What to work on:
Where "none" appears in a line of the entries below, that line should be copied.

Available records:
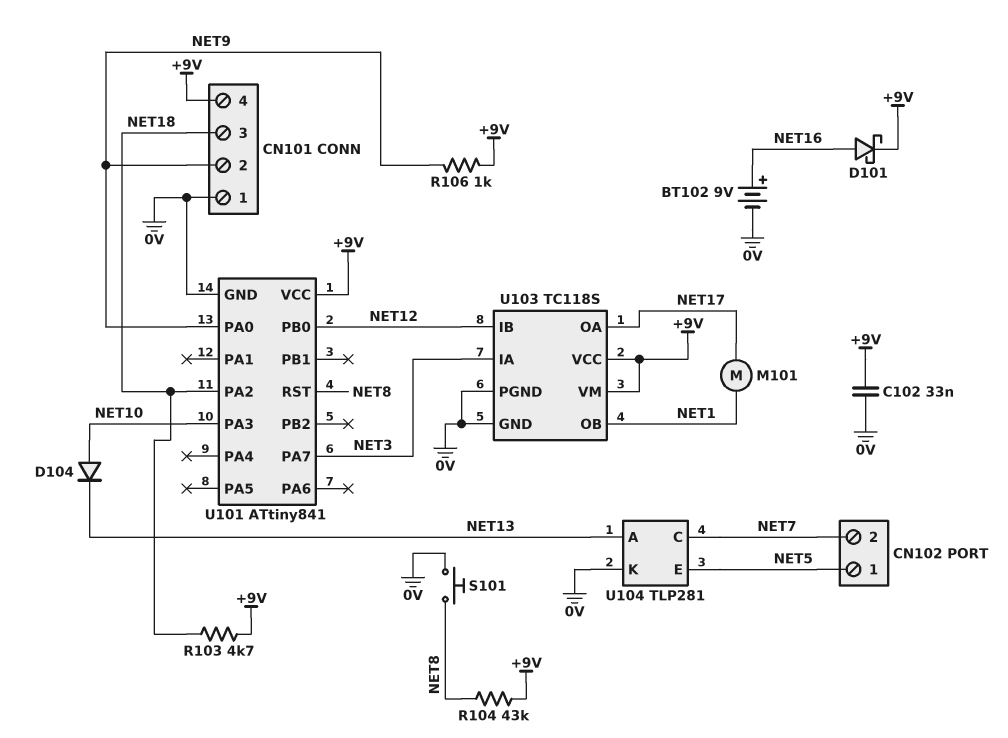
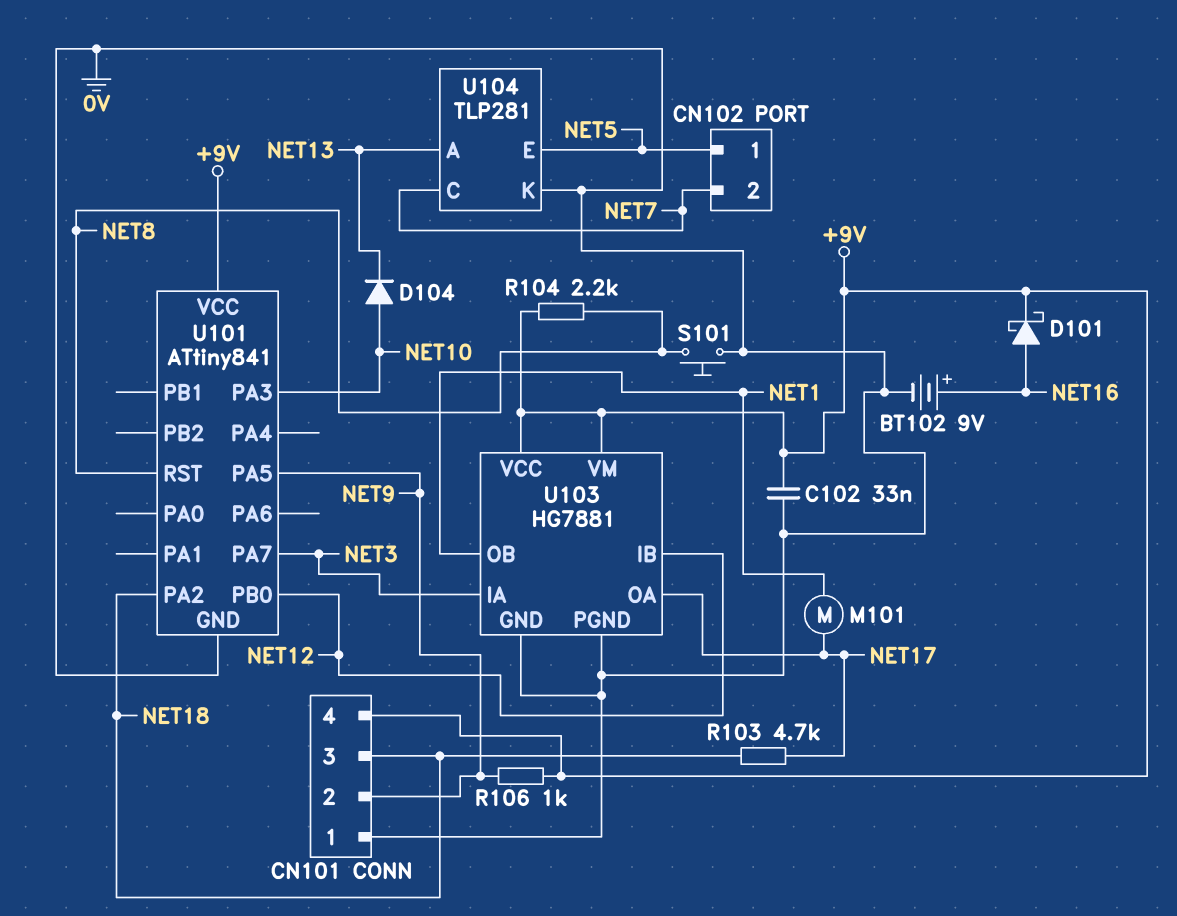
R103: 4.7k (+9V, NET18) -> 4.7k (NET17, NET18)
R104: 43k (+9V, NET8) -> 2.2k (+9V, NET8)
U101 pin PA0: NET9 -> none
U101 pin PA5: none -> NET9
U103: TC118S -> HG7881

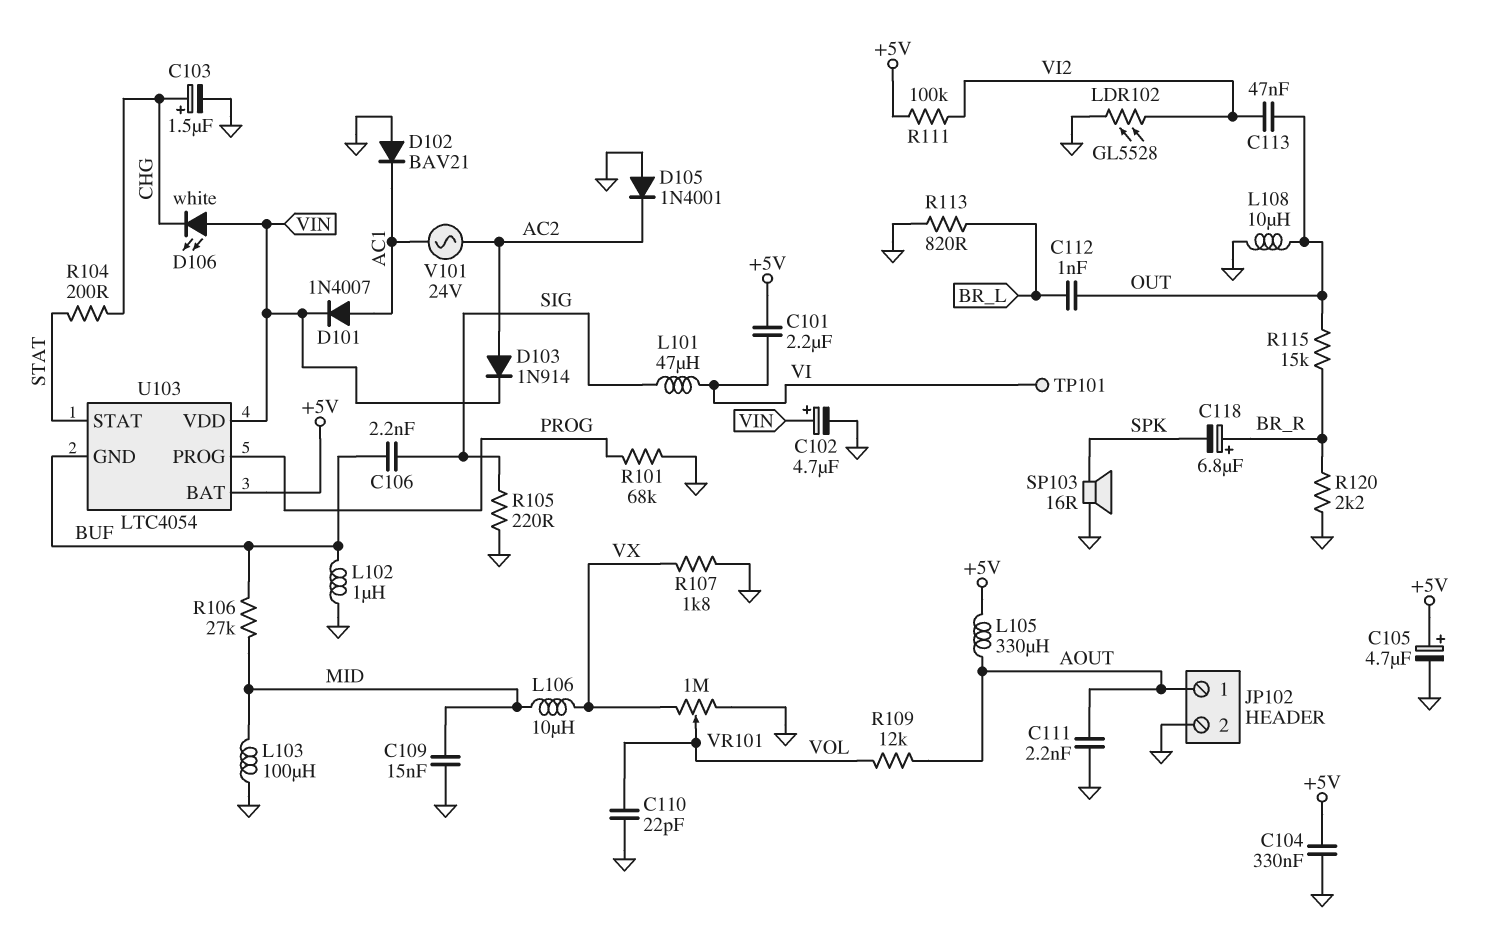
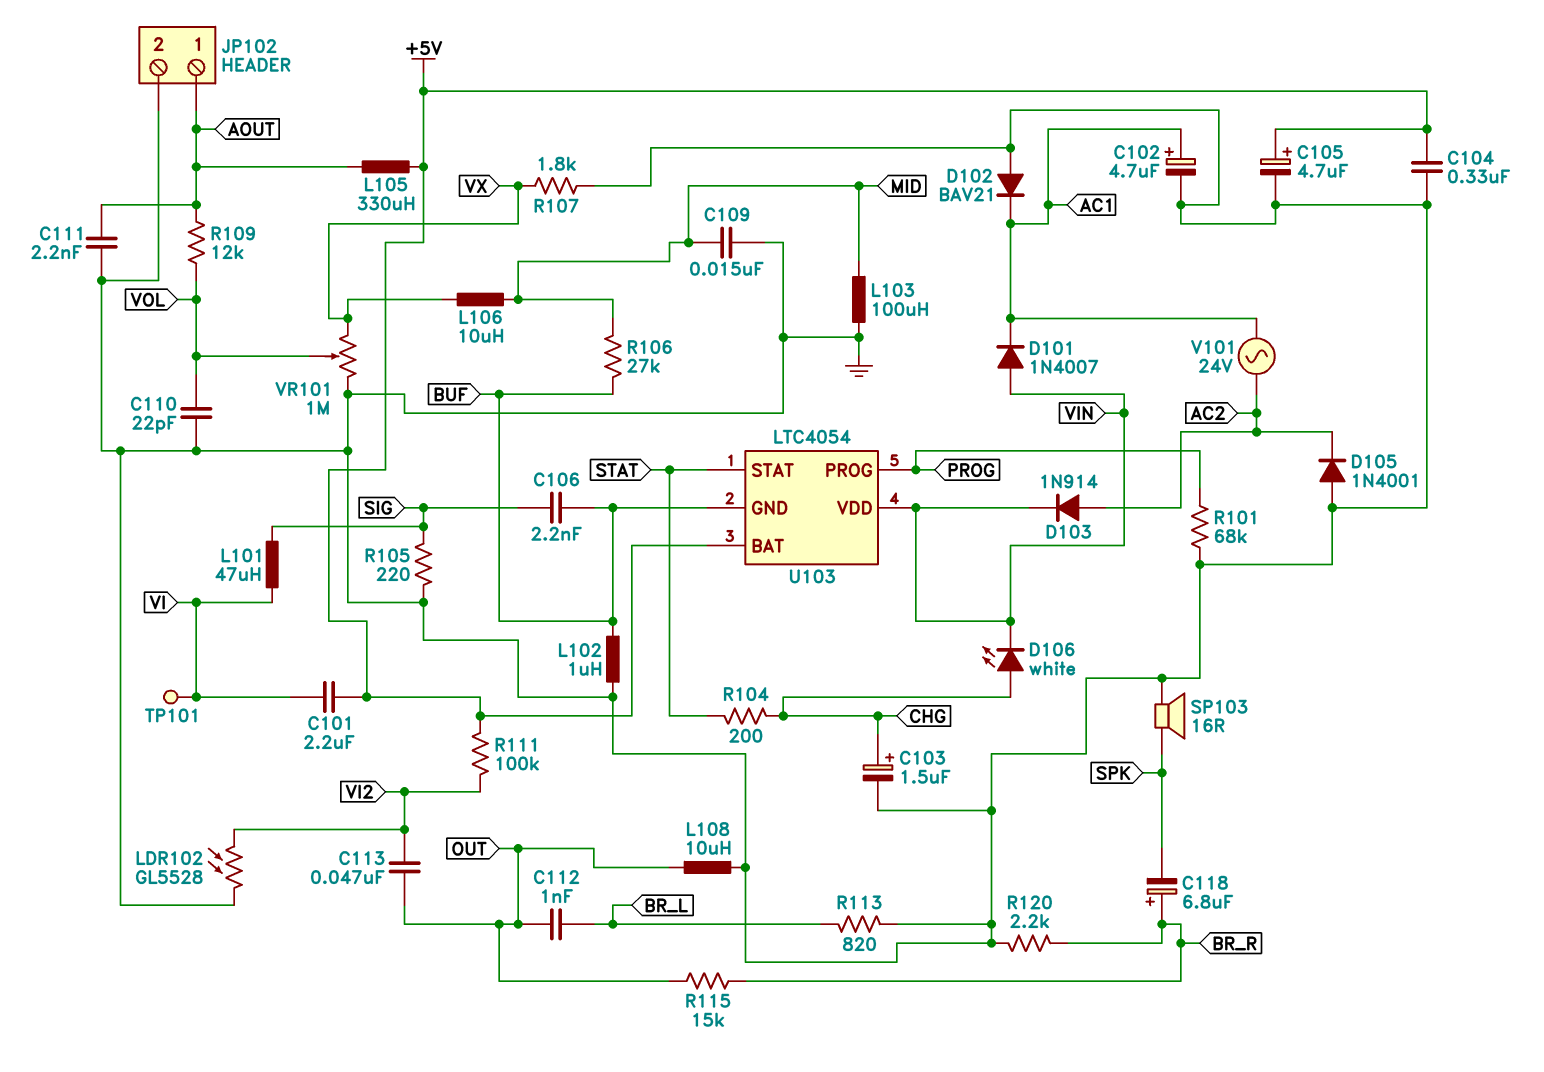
C102: 4.7uF (plus VIN, minus GND) -> 4.7uF (plus AC1, minus GND)
D101: diode 1N4007 (A AC1, K VIN) -> diode 1N4007 (A VIN, K AC1)
D106: LED white (A VIN, K CHG) -> LED white (A CHG, K VIN)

Exercise result:
U101 pin PA0: NET9 -> none
U101 pin PA5: none -> NET9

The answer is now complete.